**Supplied records**:
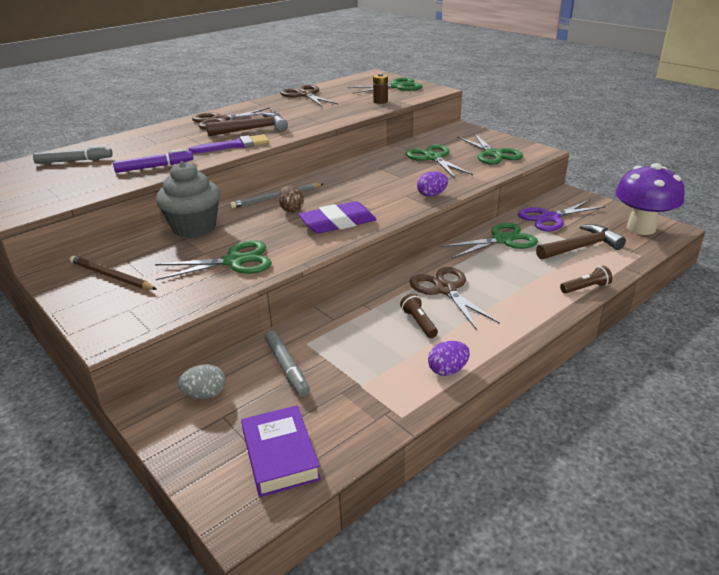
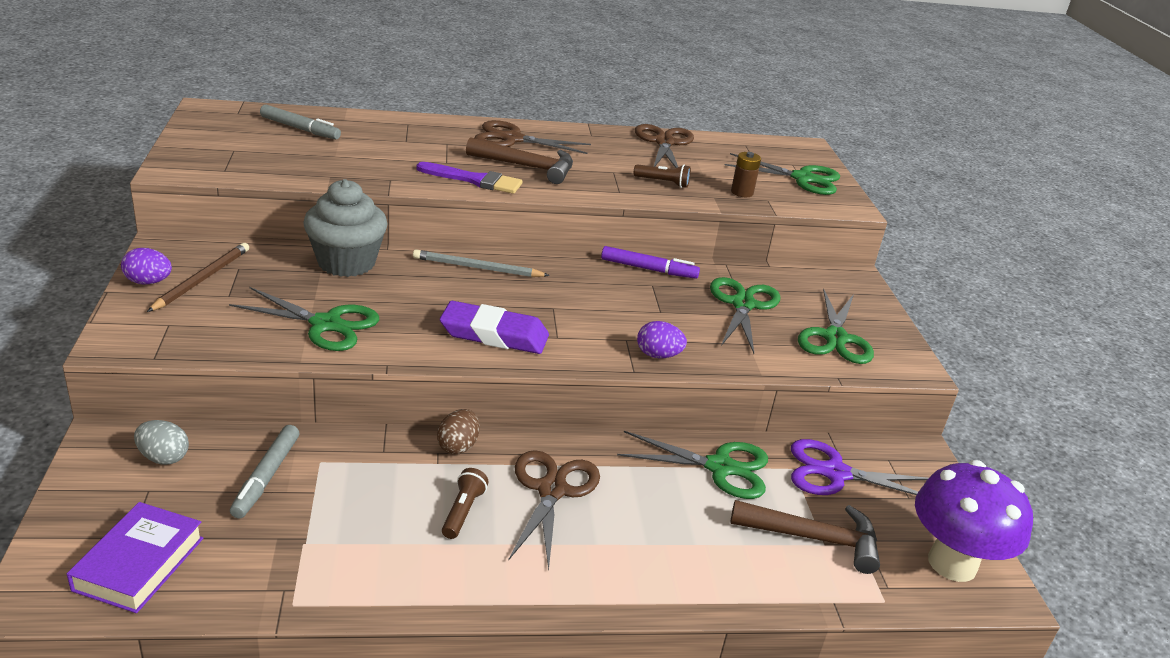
camera: 30 degrees right, 0 degrees up
(111, 276) = (202, 279): brown pencil -> brown pencil turned 45 degrees clockwise
(154, 167) = (358, 171): purple marker -> purple marker (648, 269)
(291, 209) = (471, 291): brown egg -> brown egg (458, 446)
(447, 370) = (411, 587): purple egg -> purple egg (148, 282)
(585, 288) = (730, 596): brown flashlight -> brown flashlight (663, 182)

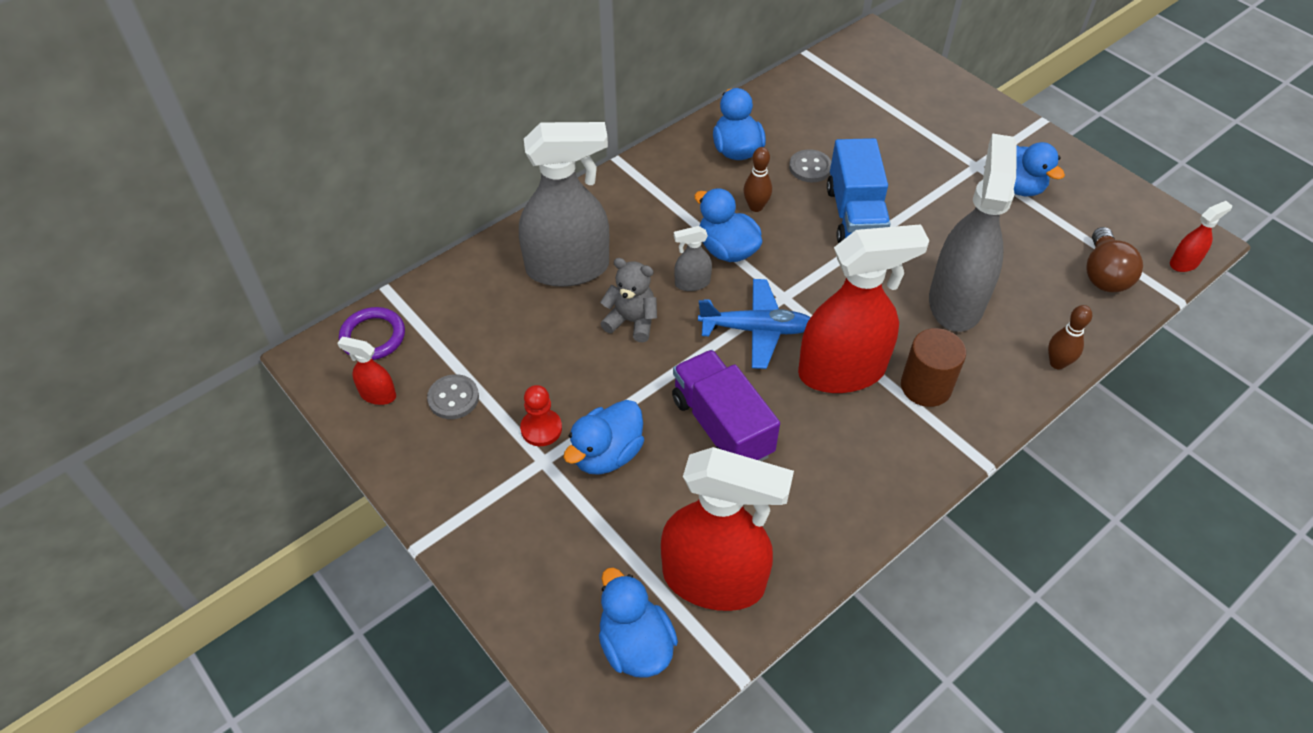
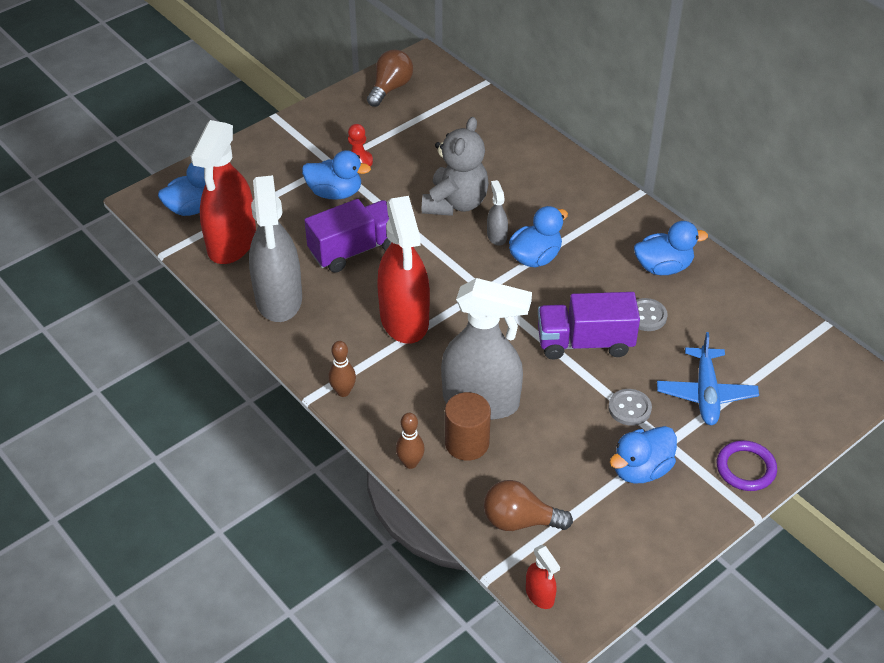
camera: 90 degrees right, 5 degrees down
(373, 337) = (440, 81): purple ring -> purple ring (745, 468)
(377, 394) = (390, 88): red spray bottle -> brown light bulb
(453, 398) = (386, 121): grey button -> grey button (629, 408)
(568, 268) = (509, 169): grey spray bottle -> grey spray bottle (279, 299)
(607, 454) = (335, 193): blue duck -> blue duck turned 150 degrees clockwise
(632, 321) = (455, 203): grey teddy bear -> grey teddy bear, size x1.59
(756, 207) = (589, 277): brown bowling pin -> brown bowling pin (343, 391)
(756, 329) = (448, 272): blue plane -> blue plane (706, 393)
(855, 215) = (585, 342): blue truck -> purple truck
(926, 386) = (387, 370): brown cylinder -> brown cylinder (467, 443)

**Exercise description**:
Scan the listing above. Collect all lines with the word "camera".

**Answer to this task**:
camera: 30 degrees right, 0 degrees up
camera: 90 degrees right, 5 degrees down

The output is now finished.